Data extract =
◆ ◆ ◆
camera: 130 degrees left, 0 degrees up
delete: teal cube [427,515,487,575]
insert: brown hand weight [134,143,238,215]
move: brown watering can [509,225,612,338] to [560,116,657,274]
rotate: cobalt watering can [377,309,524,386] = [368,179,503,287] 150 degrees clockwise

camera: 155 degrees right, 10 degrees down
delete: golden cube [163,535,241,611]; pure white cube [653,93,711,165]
◆ ◆ ◆
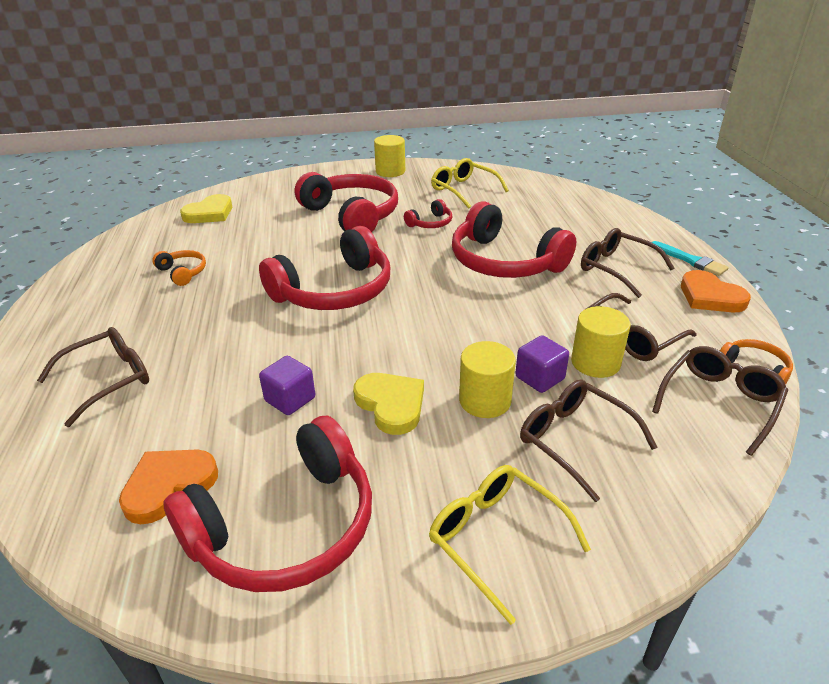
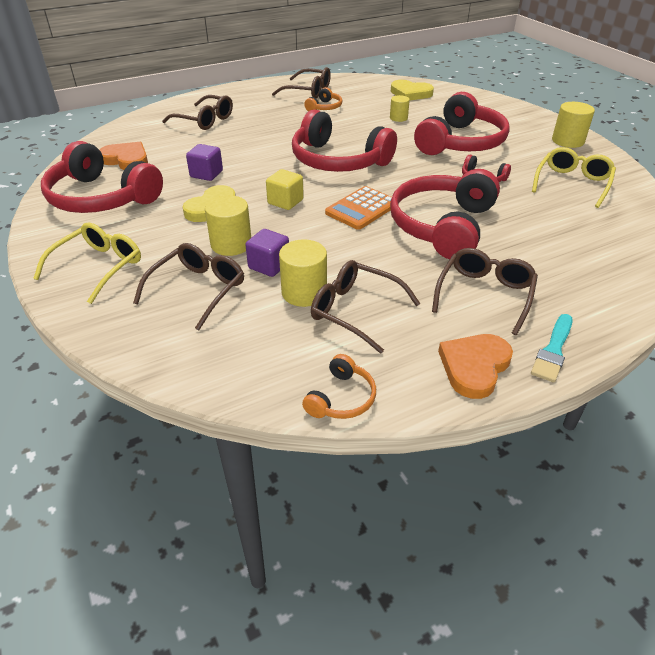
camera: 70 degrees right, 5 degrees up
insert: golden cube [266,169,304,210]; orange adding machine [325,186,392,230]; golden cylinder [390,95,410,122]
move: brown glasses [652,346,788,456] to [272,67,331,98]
◆ ◆ ◆
Problem = Copy out the lines above exactly, beginning at the one that contains "camera: 130 degrees left, 0 degrees up" and ending at the one that contains "move: brown watering".

Output for this exercise =
camera: 130 degrees left, 0 degrees up
delete: teal cube [427,515,487,575]
insert: brown hand weight [134,143,238,215]
move: brown watering can [509,225,612,338] to [560,116,657,274]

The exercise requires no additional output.